##### EXERCISE INPUT
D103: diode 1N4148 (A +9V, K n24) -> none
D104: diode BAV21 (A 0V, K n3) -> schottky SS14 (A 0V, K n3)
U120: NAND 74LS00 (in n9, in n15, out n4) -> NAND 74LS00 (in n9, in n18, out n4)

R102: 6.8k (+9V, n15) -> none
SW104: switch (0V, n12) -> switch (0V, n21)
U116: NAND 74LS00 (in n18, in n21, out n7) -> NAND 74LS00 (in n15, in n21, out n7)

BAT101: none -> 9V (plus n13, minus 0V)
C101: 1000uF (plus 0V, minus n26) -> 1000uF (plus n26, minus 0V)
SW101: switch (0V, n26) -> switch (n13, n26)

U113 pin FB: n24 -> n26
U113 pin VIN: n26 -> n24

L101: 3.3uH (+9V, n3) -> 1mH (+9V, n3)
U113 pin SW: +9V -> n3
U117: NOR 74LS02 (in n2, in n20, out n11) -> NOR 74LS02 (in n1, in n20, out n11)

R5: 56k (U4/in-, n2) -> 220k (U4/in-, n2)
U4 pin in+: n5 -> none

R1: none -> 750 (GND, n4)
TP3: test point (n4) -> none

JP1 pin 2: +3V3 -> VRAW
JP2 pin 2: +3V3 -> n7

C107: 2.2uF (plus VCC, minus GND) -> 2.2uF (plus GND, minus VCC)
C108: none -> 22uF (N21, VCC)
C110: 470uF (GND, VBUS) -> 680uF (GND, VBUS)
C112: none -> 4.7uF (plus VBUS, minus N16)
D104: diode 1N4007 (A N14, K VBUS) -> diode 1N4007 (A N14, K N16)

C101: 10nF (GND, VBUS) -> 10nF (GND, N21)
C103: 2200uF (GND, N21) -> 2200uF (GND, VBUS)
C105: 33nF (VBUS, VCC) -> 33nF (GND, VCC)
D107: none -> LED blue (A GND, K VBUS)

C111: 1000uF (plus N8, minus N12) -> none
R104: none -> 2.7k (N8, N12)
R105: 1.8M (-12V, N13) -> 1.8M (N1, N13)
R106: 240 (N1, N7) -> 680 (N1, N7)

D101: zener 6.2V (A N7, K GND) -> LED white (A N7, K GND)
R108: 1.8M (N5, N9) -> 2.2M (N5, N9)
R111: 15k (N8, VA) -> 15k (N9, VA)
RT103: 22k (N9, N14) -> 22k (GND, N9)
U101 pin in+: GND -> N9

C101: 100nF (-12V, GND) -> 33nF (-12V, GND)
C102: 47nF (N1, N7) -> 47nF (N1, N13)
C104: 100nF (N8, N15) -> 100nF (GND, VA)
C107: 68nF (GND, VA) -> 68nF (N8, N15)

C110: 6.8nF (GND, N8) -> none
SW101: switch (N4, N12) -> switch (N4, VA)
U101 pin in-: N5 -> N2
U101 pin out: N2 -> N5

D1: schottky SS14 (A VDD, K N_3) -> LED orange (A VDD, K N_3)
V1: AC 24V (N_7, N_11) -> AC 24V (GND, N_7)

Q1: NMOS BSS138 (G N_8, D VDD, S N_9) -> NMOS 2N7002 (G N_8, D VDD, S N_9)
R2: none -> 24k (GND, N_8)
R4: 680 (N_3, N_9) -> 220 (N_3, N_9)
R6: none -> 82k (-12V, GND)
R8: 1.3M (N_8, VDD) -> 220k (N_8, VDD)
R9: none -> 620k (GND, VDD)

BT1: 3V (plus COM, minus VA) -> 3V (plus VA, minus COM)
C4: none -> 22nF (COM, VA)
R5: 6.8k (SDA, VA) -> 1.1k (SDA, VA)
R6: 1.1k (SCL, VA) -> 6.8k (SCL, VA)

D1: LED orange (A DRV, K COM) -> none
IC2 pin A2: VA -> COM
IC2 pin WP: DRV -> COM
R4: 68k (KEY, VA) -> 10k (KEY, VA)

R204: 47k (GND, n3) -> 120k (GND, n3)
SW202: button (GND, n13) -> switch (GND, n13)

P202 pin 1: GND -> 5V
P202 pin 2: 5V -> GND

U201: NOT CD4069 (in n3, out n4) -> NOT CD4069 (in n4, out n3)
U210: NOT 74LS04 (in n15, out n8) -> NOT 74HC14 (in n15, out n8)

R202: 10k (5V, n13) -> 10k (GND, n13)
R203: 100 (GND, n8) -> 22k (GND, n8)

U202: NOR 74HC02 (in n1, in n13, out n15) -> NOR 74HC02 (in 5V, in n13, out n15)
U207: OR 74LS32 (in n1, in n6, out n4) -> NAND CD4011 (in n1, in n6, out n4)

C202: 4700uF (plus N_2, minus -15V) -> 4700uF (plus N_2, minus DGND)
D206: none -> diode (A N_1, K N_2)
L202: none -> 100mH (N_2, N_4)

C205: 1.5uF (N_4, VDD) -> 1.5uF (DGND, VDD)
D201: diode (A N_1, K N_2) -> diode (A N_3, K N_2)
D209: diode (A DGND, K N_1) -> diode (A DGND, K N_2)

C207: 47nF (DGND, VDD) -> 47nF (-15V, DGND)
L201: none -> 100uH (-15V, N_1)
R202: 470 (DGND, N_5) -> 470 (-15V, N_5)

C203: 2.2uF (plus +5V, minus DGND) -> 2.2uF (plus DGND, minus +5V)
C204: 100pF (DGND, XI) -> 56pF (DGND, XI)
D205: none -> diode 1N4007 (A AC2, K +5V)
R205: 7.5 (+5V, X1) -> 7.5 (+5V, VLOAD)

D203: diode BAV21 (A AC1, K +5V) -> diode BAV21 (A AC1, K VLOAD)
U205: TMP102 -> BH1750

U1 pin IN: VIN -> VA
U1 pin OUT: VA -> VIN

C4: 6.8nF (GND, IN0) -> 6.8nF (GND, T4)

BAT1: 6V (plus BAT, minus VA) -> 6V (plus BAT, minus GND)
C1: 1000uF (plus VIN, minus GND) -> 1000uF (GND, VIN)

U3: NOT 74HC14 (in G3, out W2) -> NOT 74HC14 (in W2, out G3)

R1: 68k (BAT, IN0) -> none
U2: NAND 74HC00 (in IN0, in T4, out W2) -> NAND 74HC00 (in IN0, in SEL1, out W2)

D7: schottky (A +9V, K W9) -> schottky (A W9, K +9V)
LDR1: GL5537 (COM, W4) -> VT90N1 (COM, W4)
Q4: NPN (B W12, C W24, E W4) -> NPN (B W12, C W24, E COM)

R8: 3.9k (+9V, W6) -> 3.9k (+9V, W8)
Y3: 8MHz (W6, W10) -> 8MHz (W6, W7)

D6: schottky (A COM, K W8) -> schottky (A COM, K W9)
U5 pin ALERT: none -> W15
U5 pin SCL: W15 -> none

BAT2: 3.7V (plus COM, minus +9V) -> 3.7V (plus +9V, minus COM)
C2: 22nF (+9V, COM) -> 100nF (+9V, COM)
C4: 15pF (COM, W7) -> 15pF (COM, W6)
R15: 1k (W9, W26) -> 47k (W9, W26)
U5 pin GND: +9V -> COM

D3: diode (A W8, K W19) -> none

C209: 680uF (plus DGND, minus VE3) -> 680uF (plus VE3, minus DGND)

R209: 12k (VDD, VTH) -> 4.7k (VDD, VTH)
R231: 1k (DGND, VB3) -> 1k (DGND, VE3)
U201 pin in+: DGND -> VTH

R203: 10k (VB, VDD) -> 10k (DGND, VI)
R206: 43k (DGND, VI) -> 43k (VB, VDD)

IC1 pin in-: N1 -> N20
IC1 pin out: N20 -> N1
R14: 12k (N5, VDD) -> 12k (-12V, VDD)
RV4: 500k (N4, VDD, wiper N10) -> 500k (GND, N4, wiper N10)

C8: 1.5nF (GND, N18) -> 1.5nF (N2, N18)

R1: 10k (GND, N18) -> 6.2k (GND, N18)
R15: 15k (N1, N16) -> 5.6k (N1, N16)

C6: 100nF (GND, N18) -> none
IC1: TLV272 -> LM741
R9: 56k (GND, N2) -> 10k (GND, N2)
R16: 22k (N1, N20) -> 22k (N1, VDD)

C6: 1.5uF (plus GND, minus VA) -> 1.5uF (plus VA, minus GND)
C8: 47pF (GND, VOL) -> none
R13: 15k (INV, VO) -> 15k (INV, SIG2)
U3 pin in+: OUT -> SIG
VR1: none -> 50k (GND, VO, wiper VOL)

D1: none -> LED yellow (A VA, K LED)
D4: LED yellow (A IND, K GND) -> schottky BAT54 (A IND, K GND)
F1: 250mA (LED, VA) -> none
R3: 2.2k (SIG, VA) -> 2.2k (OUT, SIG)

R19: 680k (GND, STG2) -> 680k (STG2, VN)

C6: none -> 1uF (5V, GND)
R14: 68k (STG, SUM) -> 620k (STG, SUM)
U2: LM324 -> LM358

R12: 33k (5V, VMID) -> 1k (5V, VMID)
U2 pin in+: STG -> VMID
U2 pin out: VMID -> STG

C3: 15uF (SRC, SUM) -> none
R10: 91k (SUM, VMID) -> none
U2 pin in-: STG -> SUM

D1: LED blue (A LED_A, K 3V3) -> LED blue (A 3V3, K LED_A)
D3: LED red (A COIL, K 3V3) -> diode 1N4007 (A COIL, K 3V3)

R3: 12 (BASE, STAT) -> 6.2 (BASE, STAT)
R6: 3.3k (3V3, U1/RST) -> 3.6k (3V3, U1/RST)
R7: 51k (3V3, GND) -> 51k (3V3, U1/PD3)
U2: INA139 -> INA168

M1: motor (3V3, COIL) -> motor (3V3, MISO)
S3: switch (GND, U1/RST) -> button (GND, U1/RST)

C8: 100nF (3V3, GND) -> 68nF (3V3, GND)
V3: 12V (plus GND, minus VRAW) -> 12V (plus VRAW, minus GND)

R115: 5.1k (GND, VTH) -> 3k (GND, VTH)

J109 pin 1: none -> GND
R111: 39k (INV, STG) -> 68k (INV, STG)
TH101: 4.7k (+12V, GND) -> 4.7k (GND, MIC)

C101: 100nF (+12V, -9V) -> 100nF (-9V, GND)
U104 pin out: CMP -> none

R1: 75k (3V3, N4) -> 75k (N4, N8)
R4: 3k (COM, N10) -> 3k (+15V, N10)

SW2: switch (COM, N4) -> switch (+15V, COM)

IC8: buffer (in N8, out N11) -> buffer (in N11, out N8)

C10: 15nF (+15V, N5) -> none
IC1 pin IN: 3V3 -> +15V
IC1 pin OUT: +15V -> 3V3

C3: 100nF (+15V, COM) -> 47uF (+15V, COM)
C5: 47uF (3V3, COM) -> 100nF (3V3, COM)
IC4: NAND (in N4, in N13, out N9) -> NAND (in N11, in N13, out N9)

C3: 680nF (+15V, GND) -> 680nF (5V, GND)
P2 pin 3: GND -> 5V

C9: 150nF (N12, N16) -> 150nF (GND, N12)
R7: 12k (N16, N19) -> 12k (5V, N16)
##########
### THE PROBLEM
Taking the entries above, write out exactly the lines starting with the line containing "P202 pin 1: GND -> 5V" and going on through the line containing "U202: NOR 74HC02", both included, and nothing else.

### TASK RESULT
P202 pin 1: GND -> 5V
P202 pin 2: 5V -> GND

U201: NOT CD4069 (in n3, out n4) -> NOT CD4069 (in n4, out n3)
U210: NOT 74LS04 (in n15, out n8) -> NOT 74HC14 (in n15, out n8)

R202: 10k (5V, n13) -> 10k (GND, n13)
R203: 100 (GND, n8) -> 22k (GND, n8)

U202: NOR 74HC02 (in n1, in n13, out n15) -> NOR 74HC02 (in 5V, in n13, out n15)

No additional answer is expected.